Work to be completed
The output must start at the line containing "L1: 22uH (AGND, W2) -> none" in the records below and stop at the last line, matching each line exactly and leaving out every picture.

Entries provided
Segment Open

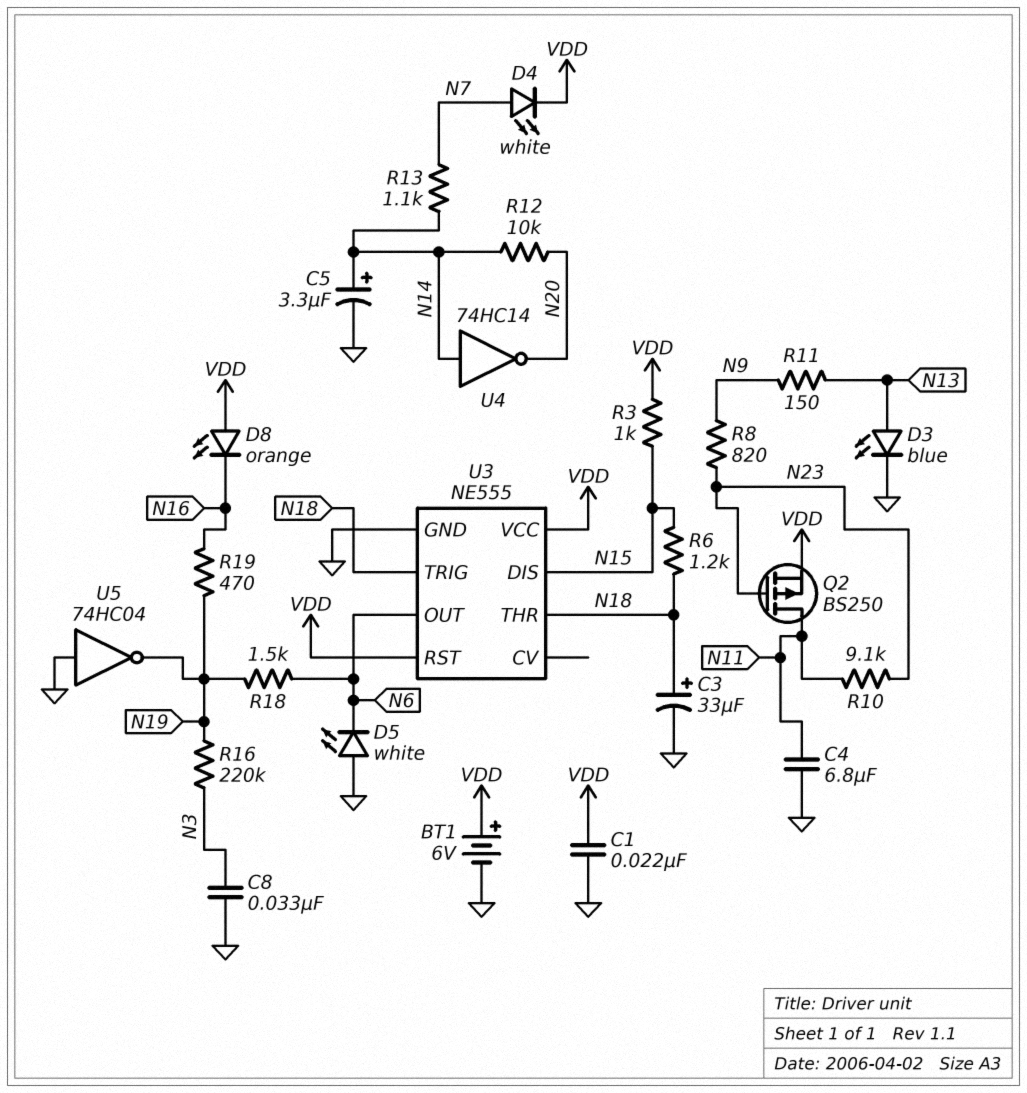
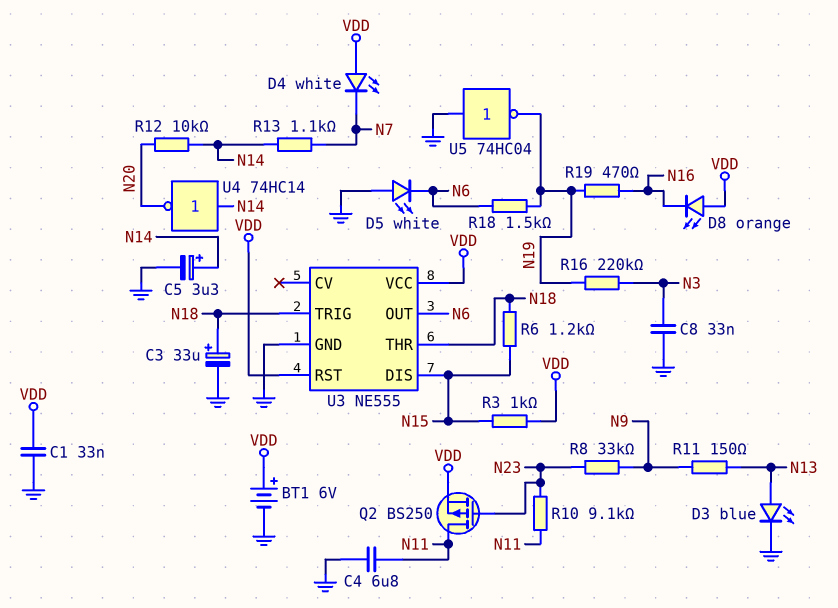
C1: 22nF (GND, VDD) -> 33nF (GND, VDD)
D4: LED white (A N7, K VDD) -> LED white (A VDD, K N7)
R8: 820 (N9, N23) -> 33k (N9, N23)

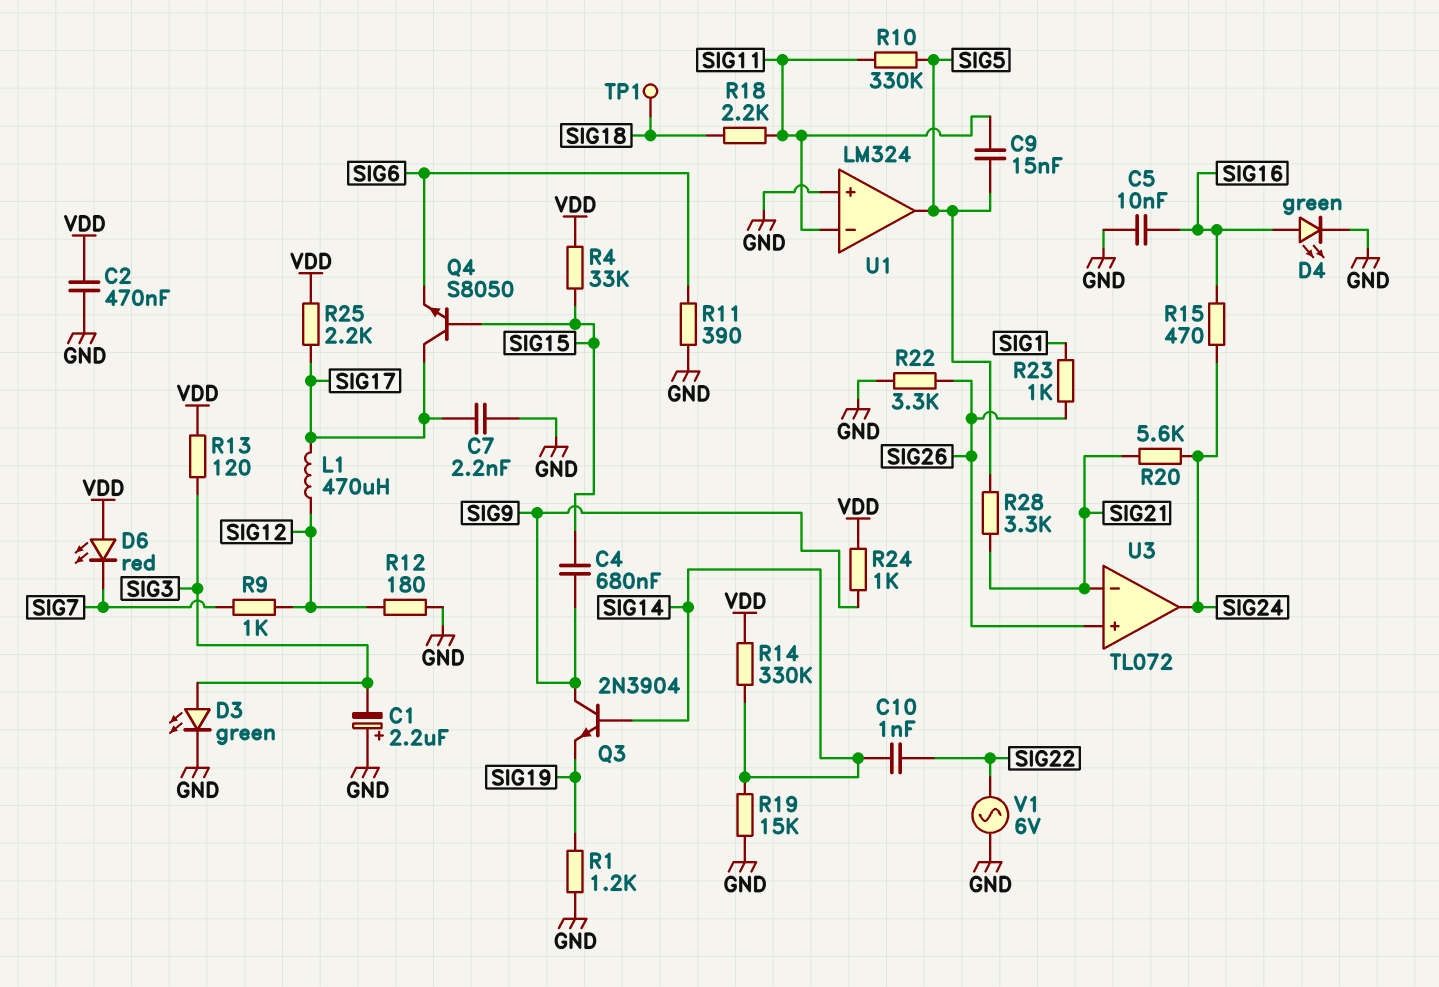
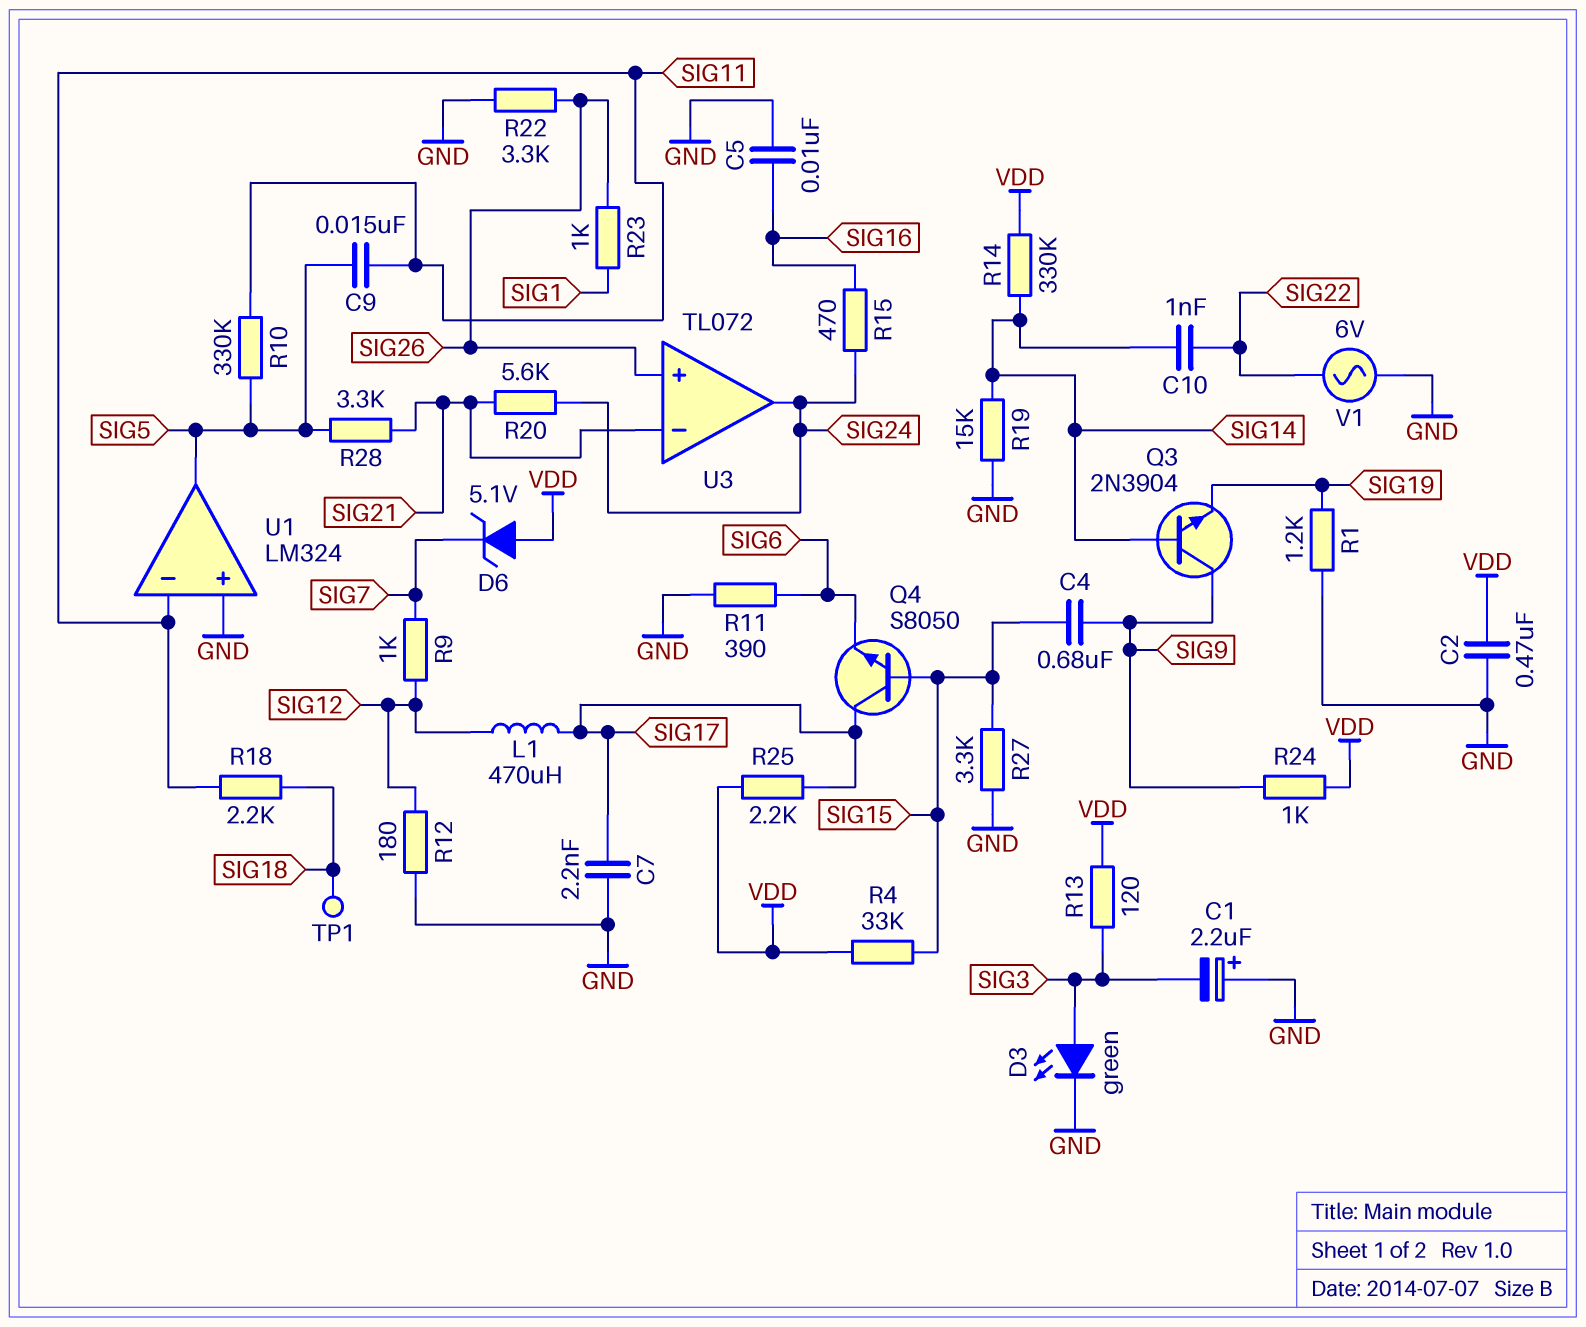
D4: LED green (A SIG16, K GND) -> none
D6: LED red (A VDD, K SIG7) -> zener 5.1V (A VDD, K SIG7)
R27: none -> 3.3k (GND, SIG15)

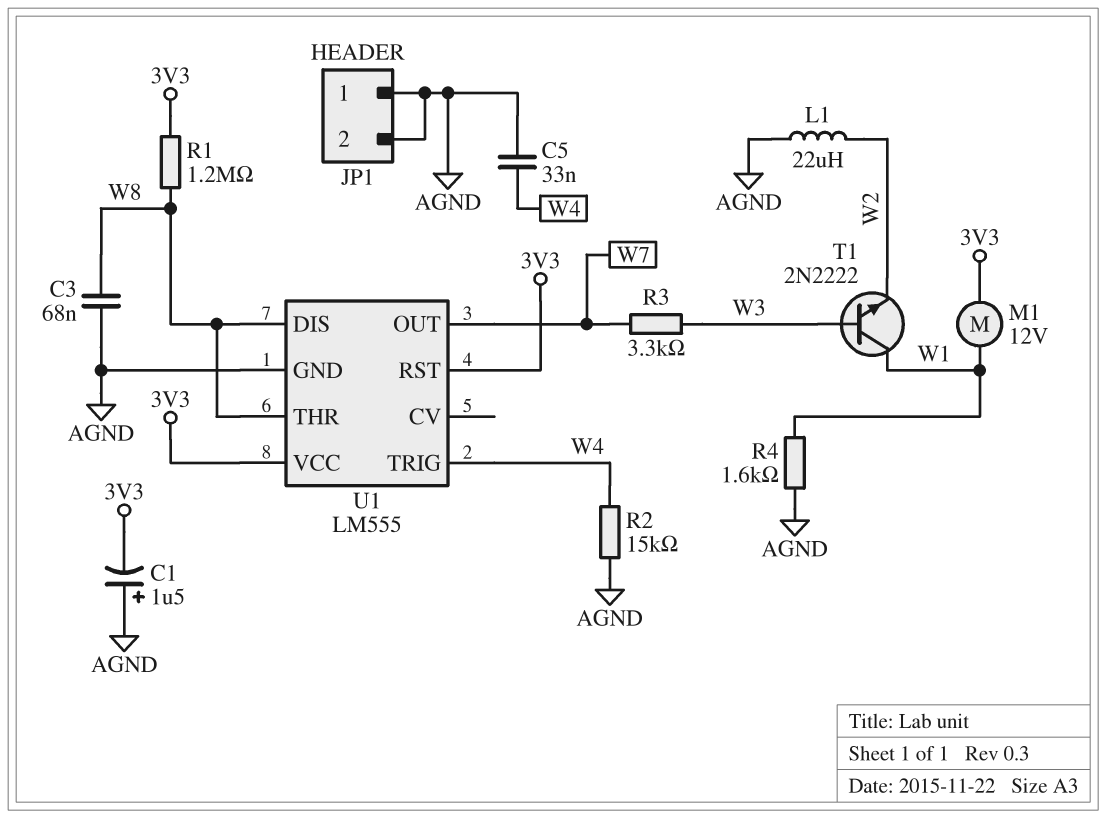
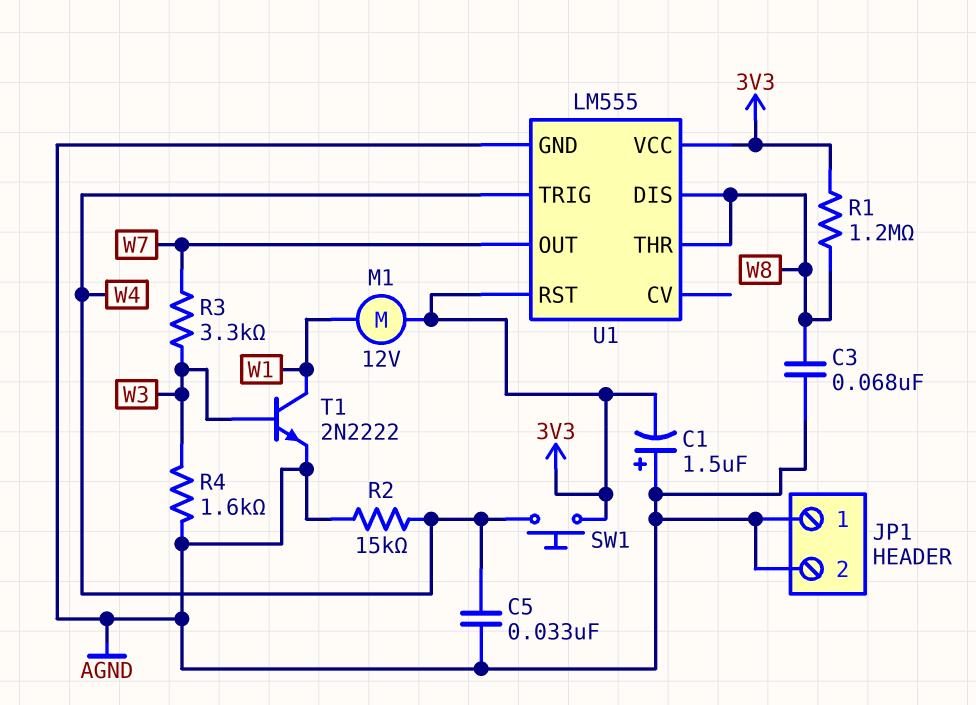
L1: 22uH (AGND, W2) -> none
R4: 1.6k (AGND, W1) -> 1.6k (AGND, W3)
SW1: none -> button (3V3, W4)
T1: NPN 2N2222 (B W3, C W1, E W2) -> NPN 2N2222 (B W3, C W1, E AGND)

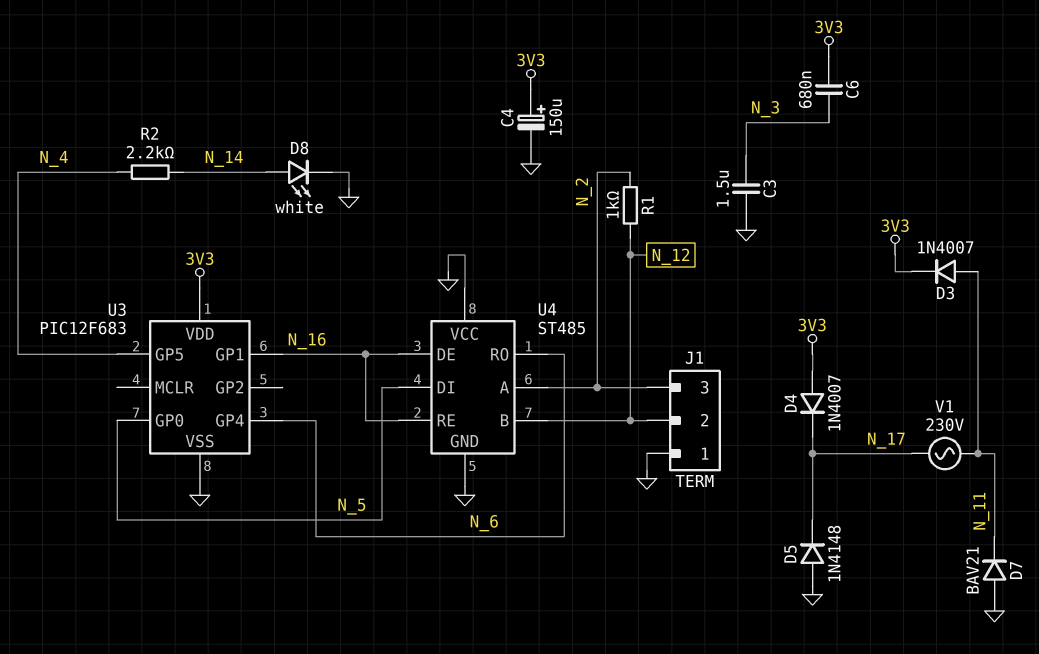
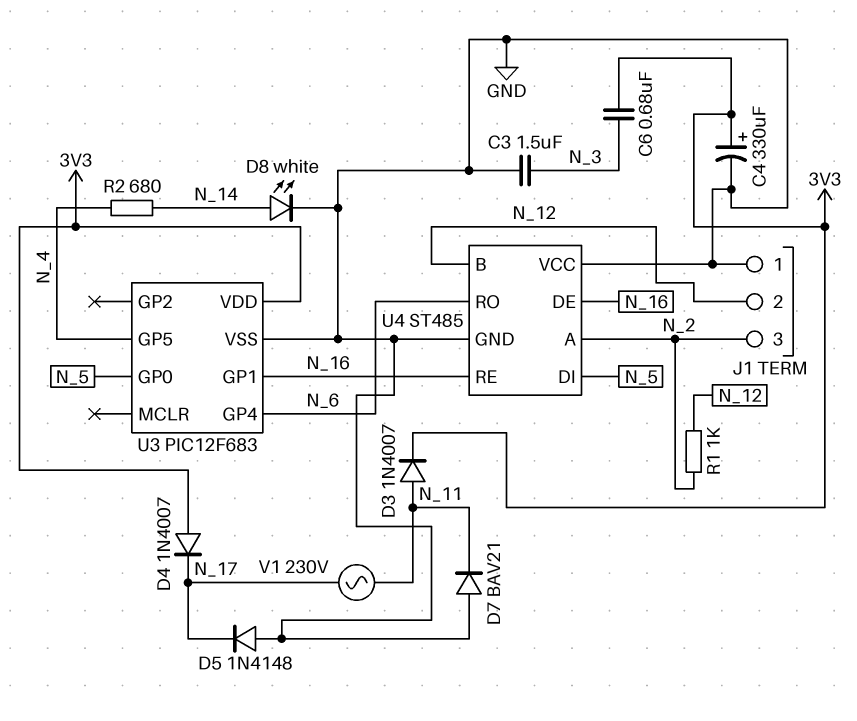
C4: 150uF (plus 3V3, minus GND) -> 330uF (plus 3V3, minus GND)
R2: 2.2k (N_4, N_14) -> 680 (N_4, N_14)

Segment Closed

Answer box
L1: 22uH (AGND, W2) -> none
R4: 1.6k (AGND, W1) -> 1.6k (AGND, W3)
SW1: none -> button (3V3, W4)
T1: NPN 2N2222 (B W3, C W1, E W2) -> NPN 2N2222 (B W3, C W1, E AGND)

C4: 150uF (plus 3V3, minus GND) -> 330uF (plus 3V3, minus GND)
R2: 2.2k (N_4, N_14) -> 680 (N_4, N_14)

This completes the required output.